**DATA EXCERPTS**:
• • • • •

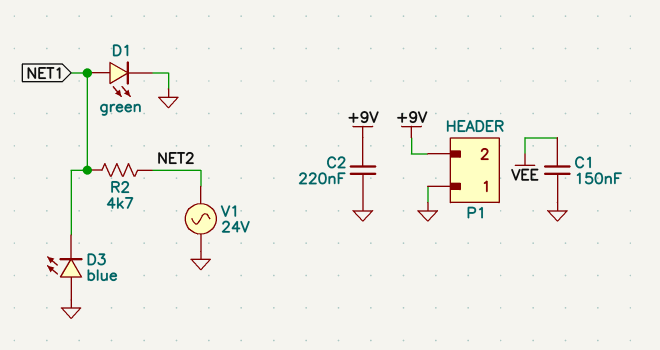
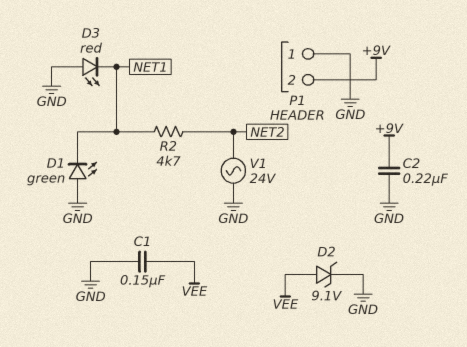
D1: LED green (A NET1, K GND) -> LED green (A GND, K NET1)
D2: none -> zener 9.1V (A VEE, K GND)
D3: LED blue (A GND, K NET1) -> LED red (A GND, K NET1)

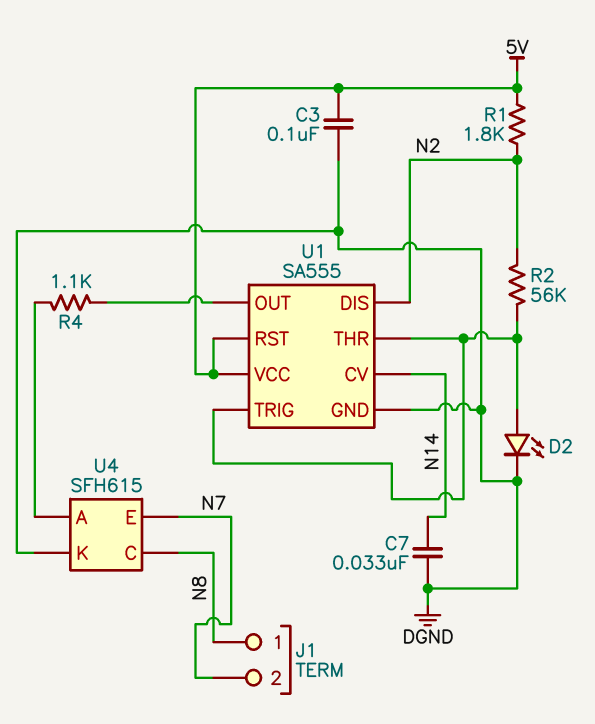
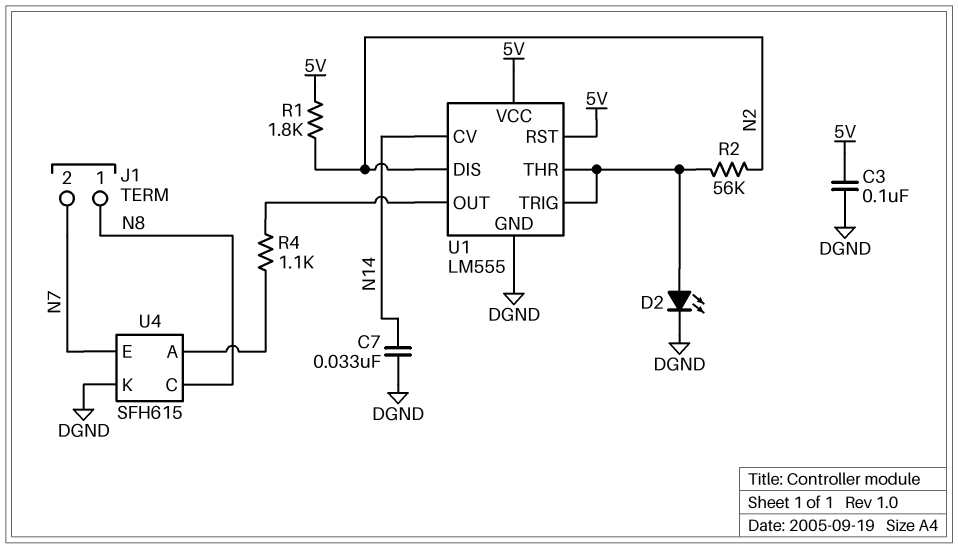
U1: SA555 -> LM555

• • • • •

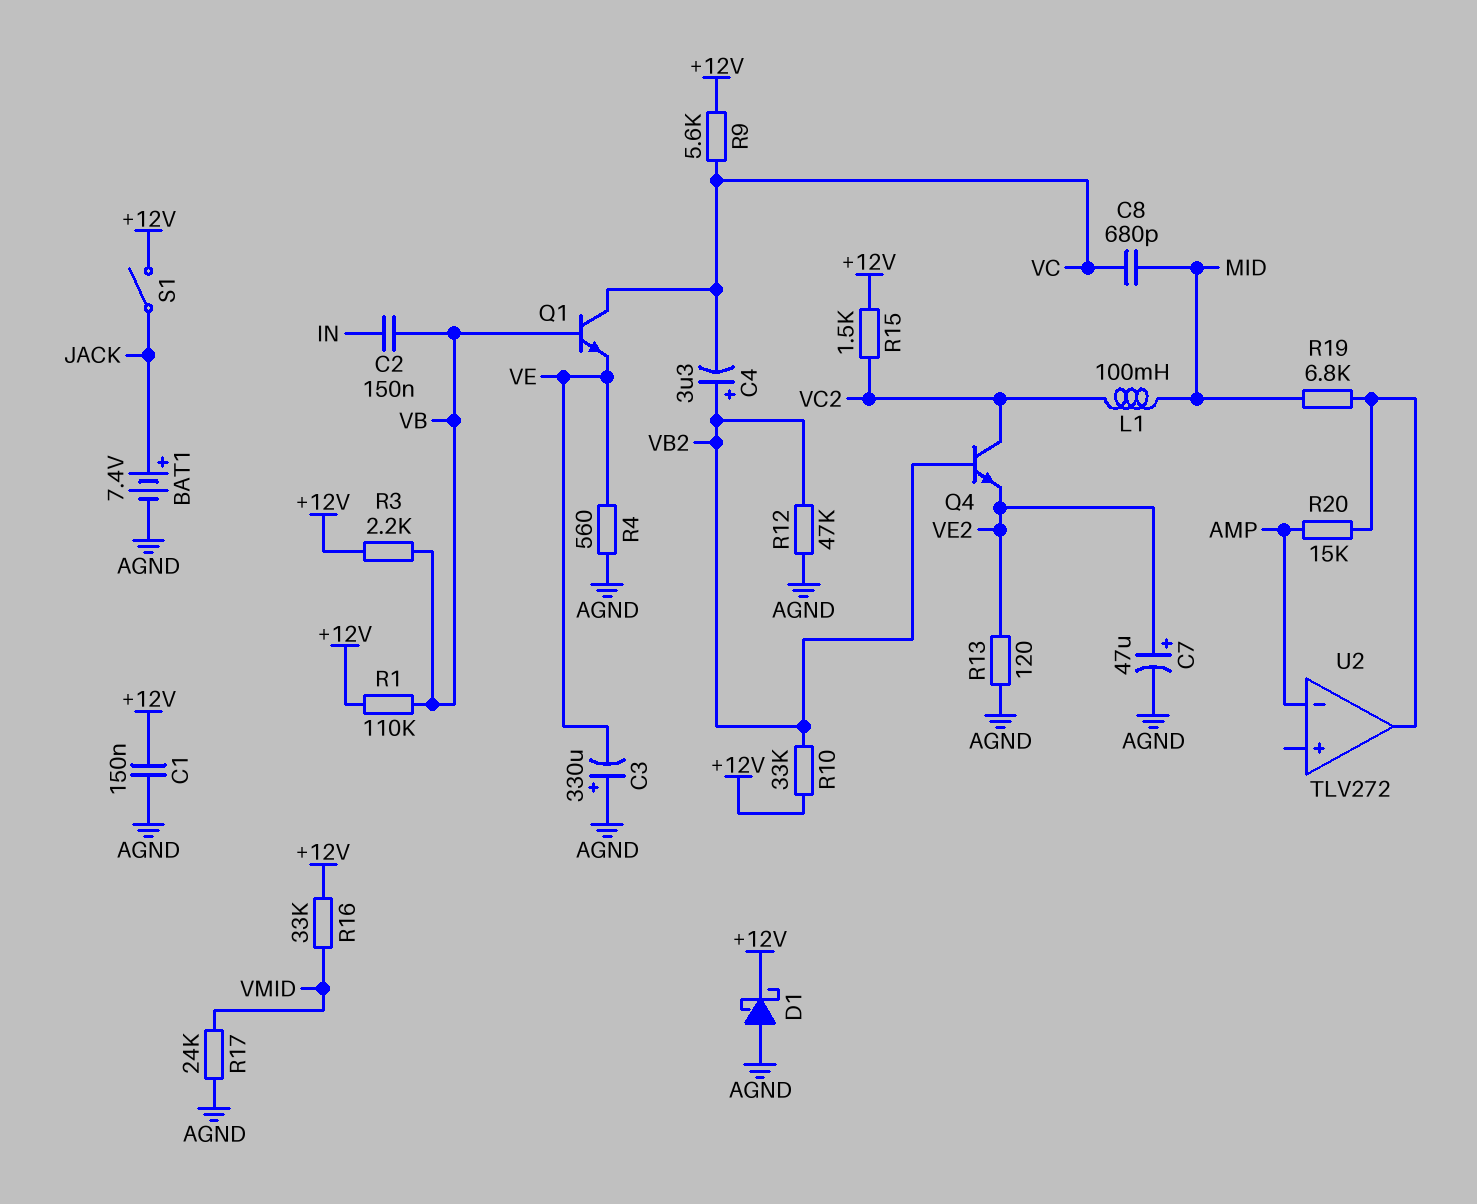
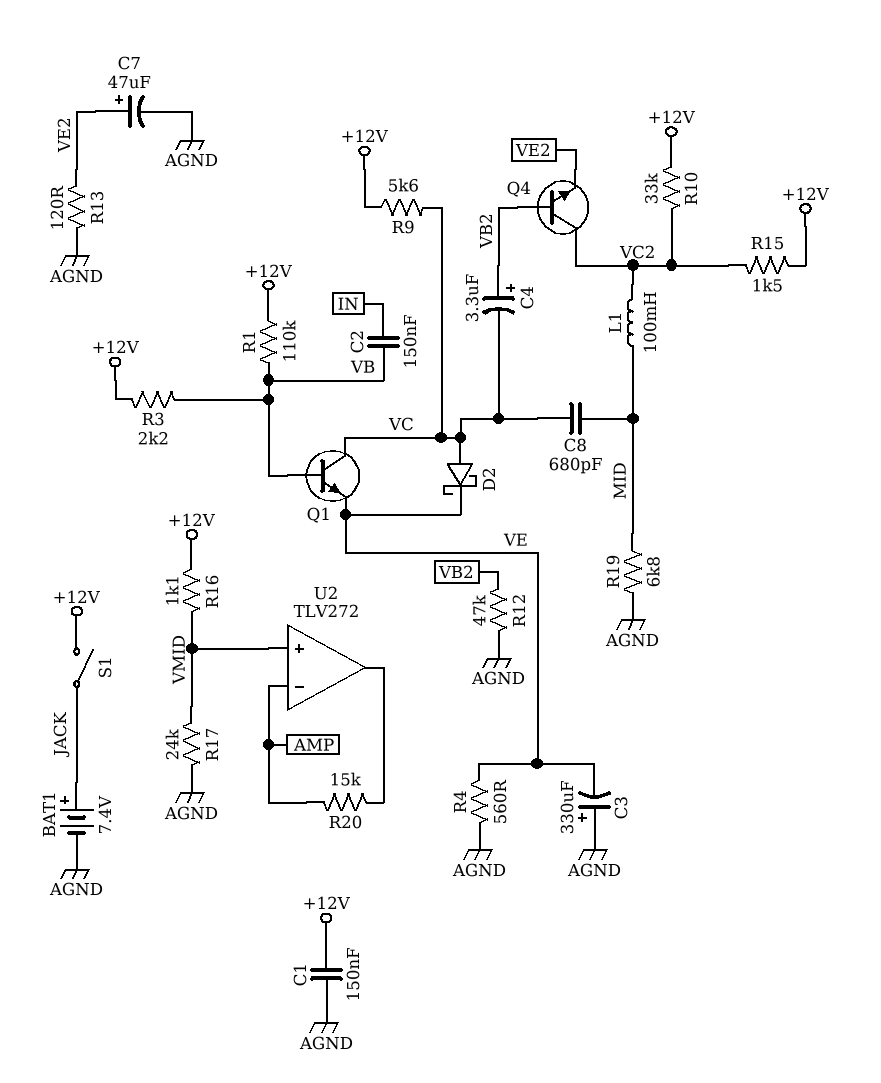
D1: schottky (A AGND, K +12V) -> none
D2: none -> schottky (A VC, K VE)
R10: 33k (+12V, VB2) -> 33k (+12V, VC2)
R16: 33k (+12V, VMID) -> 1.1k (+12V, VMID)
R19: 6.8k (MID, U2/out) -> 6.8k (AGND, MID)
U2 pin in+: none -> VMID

• • • • •

**TASK STATEMENT**: Would you please copy, word for word, everything above from the line containing "R16: 33k (+12V, VMID) -> 1.1k (+12V, VMID)" down to the line containing "U2 pin in+: none -> VMID", those two lines included?

**FINAL ANSWER**:
R16: 33k (+12V, VMID) -> 1.1k (+12V, VMID)
R19: 6.8k (MID, U2/out) -> 6.8k (AGND, MID)
U2 pin in+: none -> VMID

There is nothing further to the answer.